━━━━━ MATERIAL FOR THE TASK ━━━━━

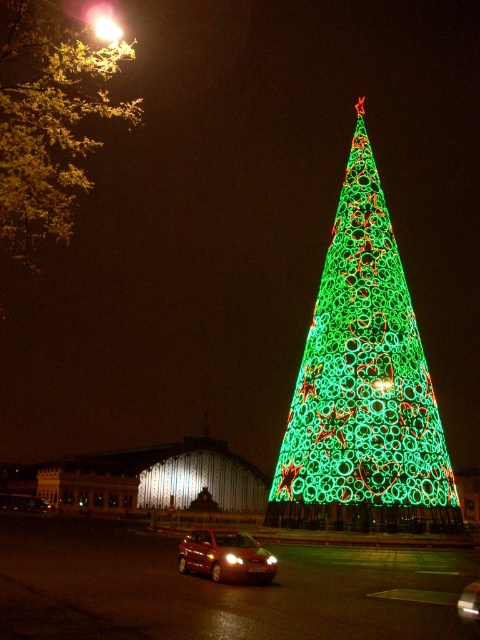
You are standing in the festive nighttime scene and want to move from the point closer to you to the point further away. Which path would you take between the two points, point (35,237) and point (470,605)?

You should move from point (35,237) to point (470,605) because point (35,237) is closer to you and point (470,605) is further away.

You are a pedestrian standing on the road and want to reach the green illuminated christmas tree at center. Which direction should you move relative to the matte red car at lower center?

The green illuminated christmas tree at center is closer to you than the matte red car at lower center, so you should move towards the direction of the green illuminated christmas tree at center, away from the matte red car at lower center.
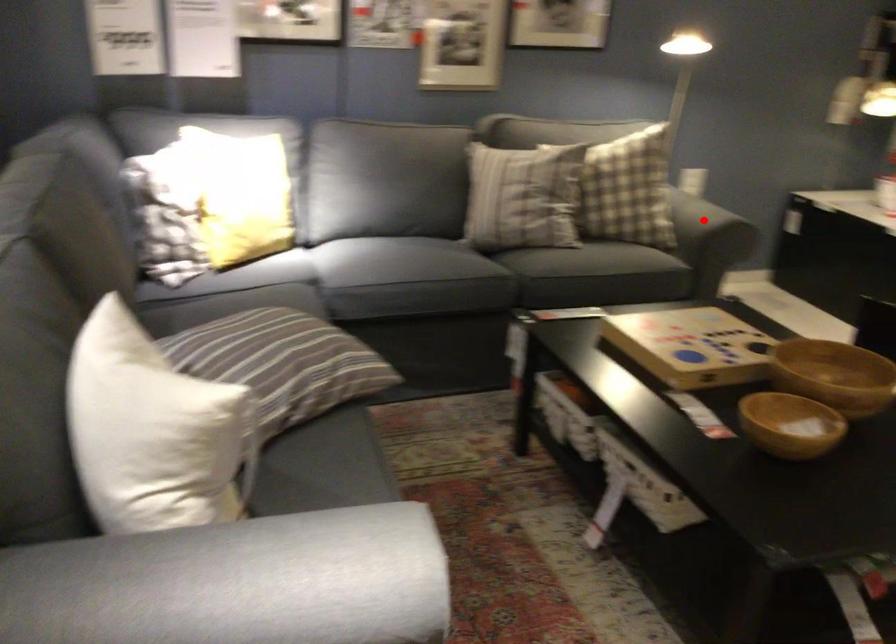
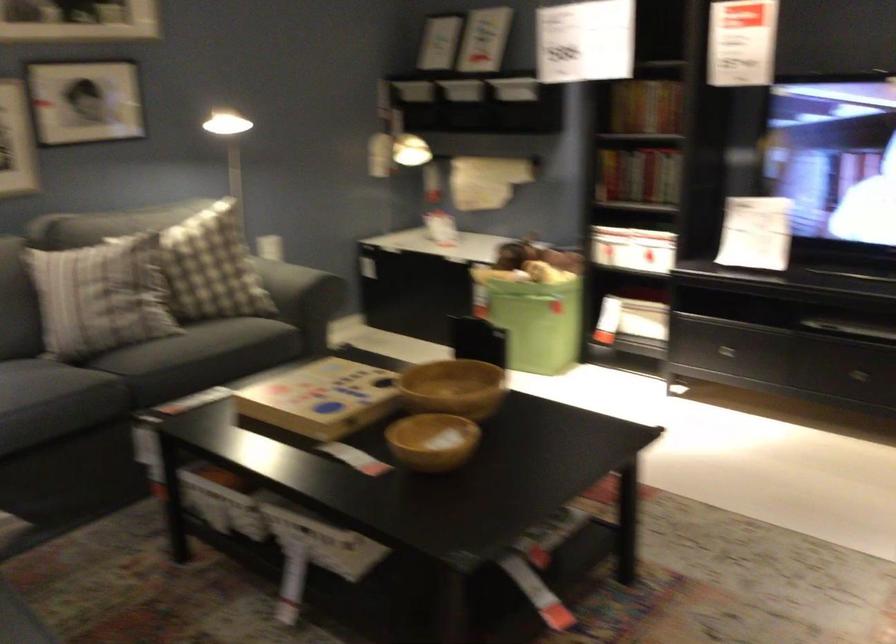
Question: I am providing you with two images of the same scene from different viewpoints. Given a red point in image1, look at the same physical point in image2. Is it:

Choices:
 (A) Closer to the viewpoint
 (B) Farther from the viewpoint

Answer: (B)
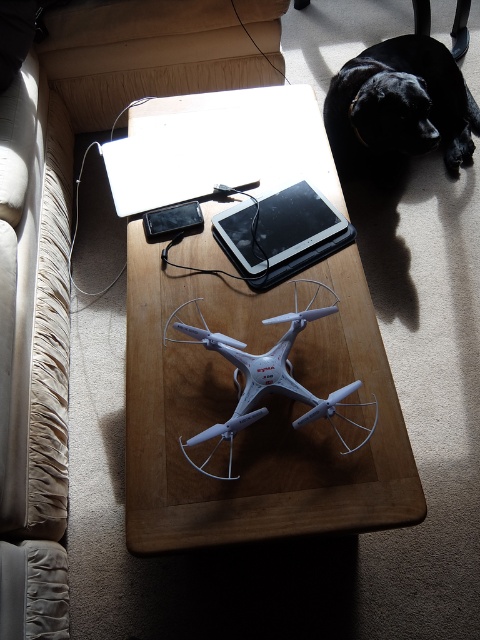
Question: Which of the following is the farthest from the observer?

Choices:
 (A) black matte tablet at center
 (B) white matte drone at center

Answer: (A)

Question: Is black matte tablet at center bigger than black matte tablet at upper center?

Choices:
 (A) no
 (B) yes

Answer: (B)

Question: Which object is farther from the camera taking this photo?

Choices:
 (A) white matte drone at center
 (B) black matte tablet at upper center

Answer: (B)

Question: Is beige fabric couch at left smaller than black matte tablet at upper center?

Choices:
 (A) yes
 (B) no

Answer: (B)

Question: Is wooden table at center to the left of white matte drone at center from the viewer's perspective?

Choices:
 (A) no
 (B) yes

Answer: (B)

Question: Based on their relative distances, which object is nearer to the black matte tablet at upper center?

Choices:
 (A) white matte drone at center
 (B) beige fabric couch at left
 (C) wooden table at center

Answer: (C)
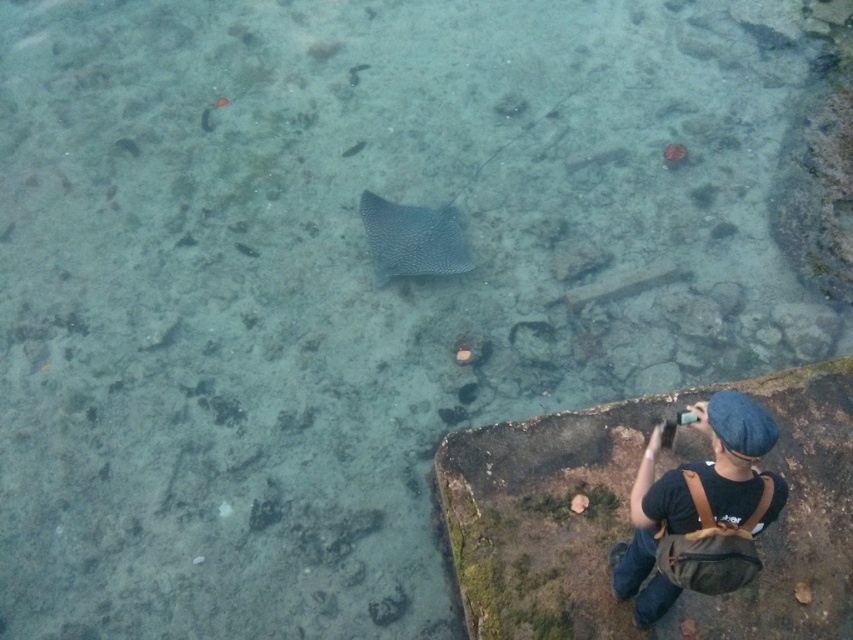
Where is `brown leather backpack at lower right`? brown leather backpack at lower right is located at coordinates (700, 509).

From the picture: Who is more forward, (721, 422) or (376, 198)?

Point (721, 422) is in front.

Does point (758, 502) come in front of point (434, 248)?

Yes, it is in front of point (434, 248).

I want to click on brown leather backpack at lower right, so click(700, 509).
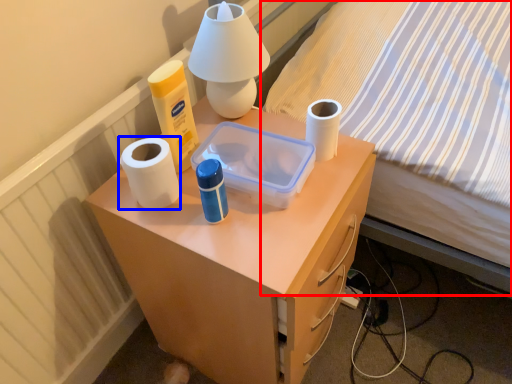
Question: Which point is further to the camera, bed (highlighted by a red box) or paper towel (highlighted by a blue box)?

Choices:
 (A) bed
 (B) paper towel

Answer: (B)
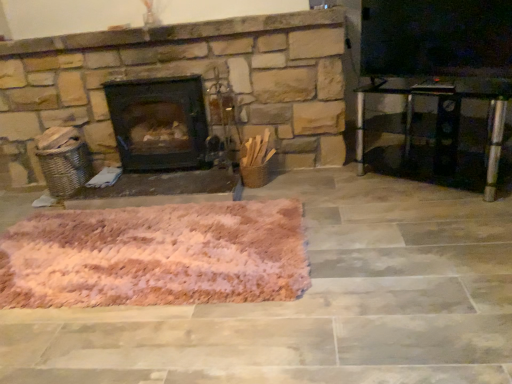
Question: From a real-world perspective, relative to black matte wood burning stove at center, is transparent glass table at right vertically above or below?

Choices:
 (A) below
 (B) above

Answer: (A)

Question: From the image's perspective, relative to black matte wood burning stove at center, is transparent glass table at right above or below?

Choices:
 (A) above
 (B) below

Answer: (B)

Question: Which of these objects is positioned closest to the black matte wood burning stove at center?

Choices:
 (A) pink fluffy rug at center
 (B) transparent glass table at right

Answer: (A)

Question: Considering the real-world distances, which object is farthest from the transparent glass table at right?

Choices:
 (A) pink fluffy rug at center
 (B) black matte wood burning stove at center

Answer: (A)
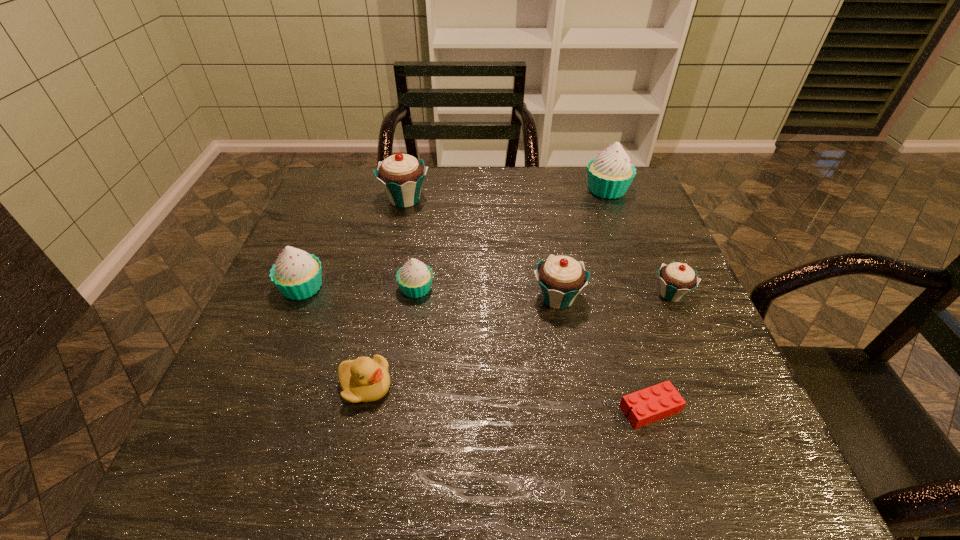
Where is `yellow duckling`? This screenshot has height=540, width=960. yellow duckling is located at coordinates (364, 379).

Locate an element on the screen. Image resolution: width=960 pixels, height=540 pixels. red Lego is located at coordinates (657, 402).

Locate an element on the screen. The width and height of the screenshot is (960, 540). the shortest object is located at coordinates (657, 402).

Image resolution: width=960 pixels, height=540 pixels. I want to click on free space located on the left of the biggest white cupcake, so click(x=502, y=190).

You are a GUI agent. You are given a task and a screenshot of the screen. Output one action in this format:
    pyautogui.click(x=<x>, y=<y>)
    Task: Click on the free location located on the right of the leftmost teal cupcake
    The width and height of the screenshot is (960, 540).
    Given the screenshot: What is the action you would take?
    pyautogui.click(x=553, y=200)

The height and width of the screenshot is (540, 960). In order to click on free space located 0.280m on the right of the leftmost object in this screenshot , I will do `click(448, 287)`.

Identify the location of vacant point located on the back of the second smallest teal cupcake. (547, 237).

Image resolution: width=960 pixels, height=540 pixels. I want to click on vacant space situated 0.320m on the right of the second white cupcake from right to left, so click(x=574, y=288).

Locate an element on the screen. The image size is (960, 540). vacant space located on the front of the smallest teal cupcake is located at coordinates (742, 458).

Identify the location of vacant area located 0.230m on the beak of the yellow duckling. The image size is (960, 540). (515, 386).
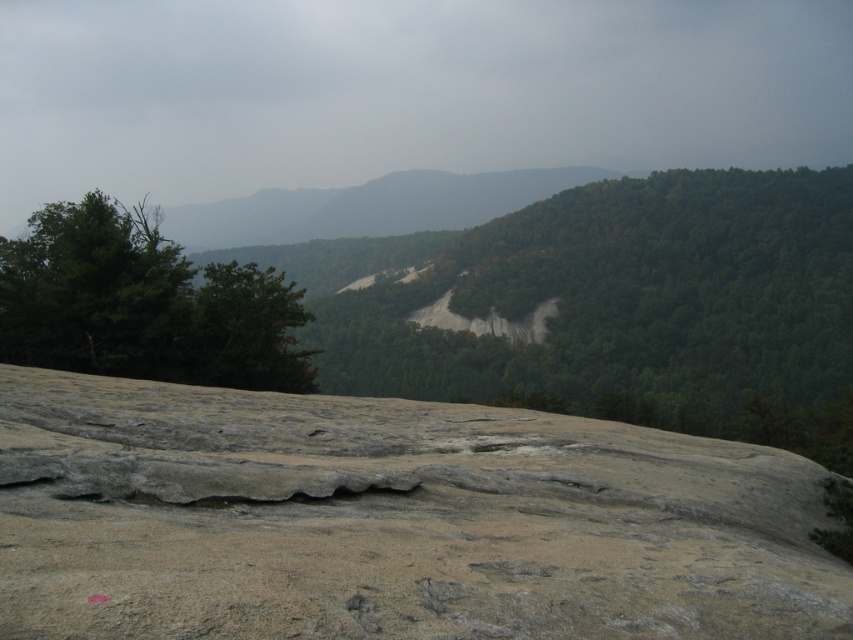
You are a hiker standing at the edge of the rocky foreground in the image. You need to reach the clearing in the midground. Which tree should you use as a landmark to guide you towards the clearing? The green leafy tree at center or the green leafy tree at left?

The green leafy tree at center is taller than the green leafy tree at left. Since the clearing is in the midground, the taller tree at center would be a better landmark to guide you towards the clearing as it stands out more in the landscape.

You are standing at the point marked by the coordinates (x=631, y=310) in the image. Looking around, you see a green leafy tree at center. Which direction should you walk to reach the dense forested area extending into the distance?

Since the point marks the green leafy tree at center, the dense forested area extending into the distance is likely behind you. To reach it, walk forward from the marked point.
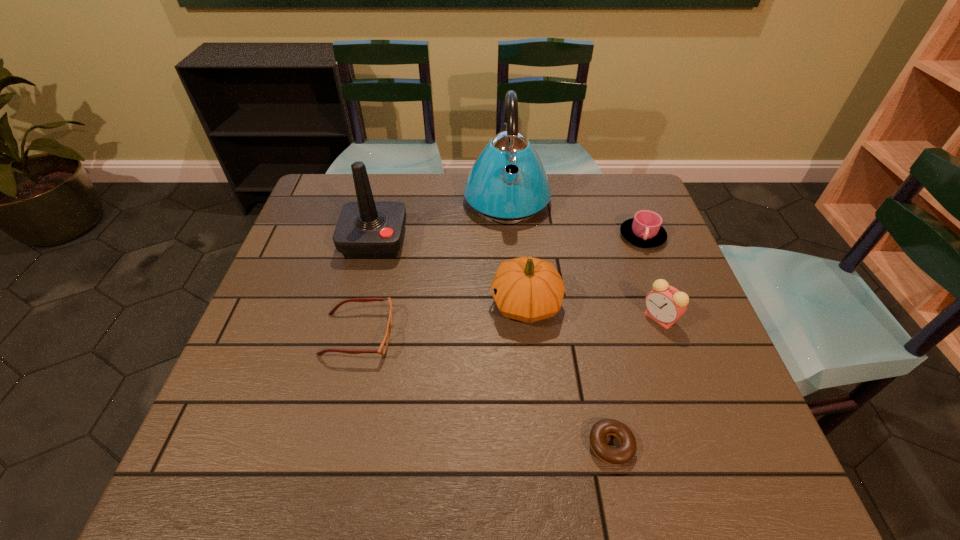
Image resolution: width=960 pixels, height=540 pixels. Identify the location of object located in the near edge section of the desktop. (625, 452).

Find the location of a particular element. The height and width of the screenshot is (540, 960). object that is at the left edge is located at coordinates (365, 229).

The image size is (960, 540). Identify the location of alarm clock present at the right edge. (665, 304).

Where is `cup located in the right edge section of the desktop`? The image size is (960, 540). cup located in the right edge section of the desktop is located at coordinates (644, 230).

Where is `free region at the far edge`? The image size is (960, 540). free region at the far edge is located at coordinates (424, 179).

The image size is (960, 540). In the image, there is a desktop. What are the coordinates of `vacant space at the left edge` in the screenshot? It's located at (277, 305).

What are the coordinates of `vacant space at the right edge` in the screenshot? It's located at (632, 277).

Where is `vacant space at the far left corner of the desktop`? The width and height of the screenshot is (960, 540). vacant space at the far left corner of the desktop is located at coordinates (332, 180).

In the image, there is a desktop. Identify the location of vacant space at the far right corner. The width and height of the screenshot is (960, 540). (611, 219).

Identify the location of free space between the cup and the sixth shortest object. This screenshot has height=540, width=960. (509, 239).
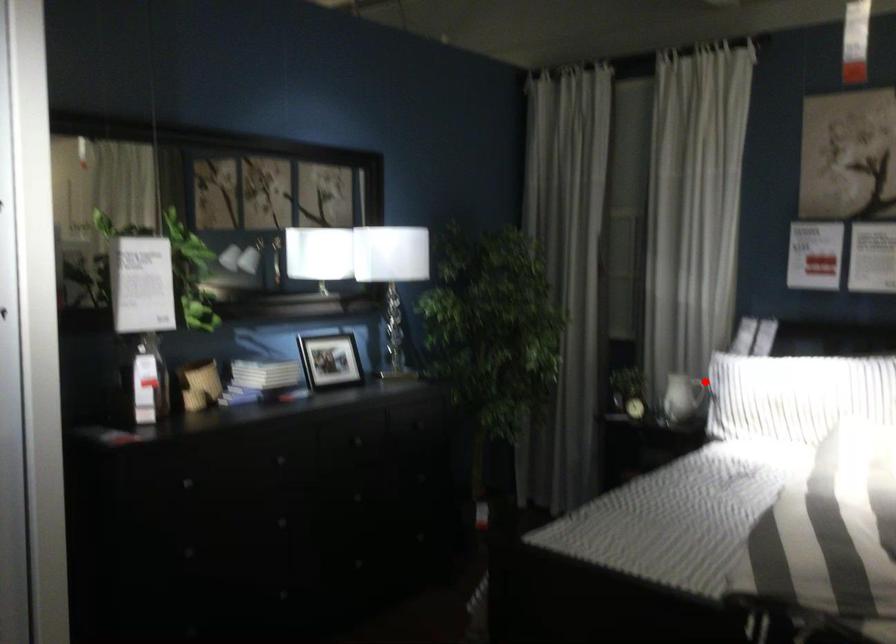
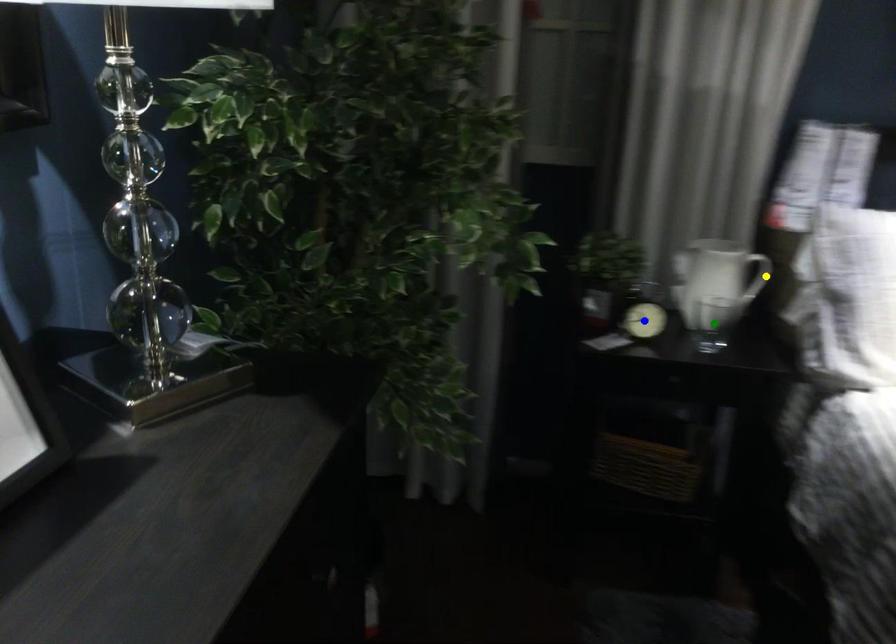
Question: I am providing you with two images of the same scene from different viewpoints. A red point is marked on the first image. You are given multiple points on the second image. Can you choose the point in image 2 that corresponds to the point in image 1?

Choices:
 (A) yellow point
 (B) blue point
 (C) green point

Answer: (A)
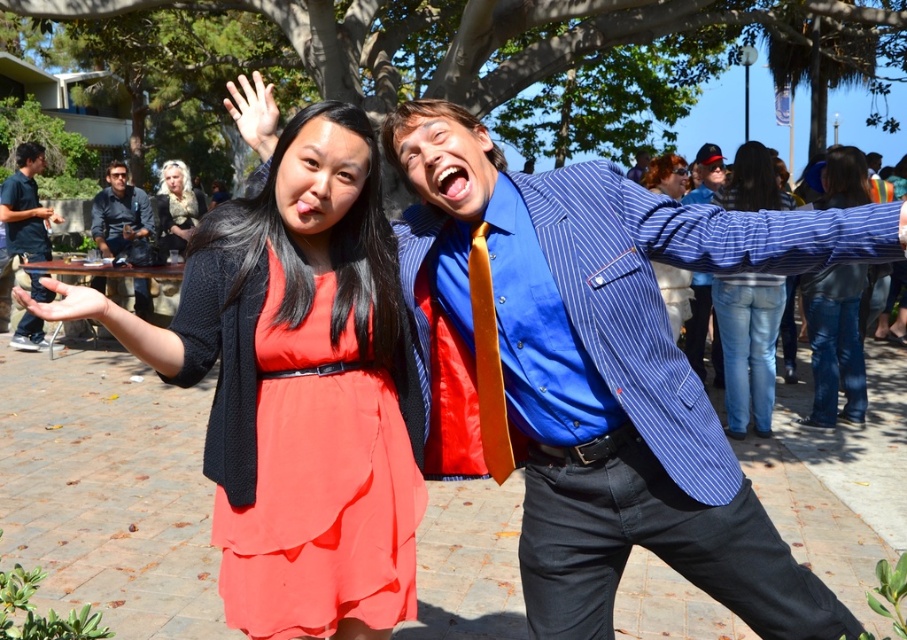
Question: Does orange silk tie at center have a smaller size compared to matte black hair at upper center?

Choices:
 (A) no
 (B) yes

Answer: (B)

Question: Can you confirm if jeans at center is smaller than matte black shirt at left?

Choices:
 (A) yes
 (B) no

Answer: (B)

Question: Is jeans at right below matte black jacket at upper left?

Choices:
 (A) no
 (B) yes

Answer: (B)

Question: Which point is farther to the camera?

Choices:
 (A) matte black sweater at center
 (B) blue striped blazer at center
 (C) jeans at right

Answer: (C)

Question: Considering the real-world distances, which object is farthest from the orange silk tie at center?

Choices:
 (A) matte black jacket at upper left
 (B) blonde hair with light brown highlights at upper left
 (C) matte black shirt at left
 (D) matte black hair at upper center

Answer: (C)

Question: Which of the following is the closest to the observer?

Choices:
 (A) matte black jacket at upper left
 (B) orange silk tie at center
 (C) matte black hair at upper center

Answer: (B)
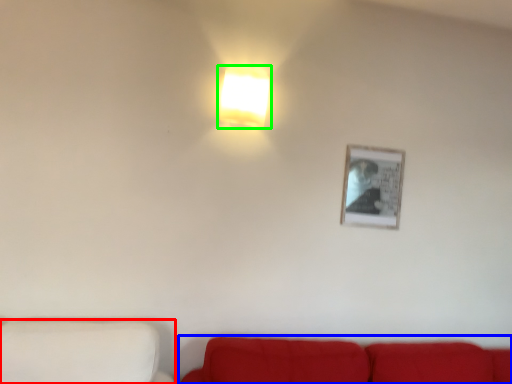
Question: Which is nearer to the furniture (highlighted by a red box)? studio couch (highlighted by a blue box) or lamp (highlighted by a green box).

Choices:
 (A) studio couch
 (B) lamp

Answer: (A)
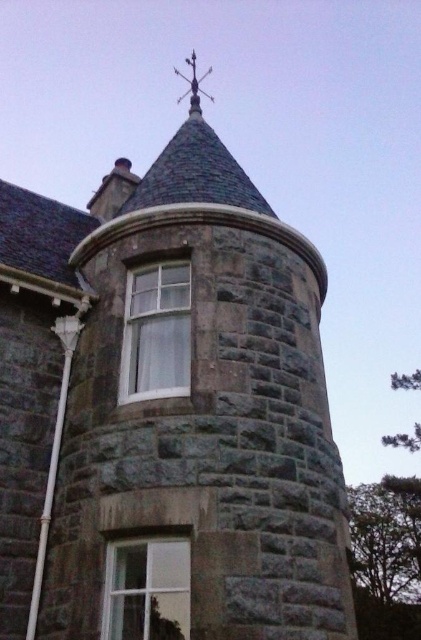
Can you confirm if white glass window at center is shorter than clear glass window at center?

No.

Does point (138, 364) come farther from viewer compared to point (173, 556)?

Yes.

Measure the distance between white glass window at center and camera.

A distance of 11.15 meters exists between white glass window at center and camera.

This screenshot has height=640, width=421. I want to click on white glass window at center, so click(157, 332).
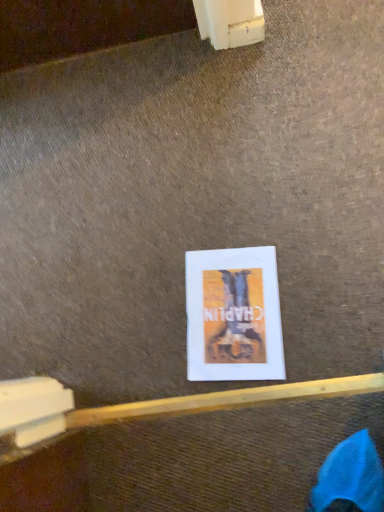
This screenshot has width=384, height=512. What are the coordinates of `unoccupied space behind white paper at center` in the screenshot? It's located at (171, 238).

━━━━━

» **OBJECTIVE**: Rewrite the lines starting at the one that contains "Find the location" and ending at the one that contains "The image size is (960, 540). Identify", putting "wall clock" in place of "alarm clock" and leaving everything else as it is.

» **WRITTEN RESPONSE**:
Find the location of a particular element. The height and width of the screenshot is (540, 960). object that is at the left edge is located at coordinates (365, 229).

The image size is (960, 540). Identify the location of wall clock present at the right edge. (665, 304).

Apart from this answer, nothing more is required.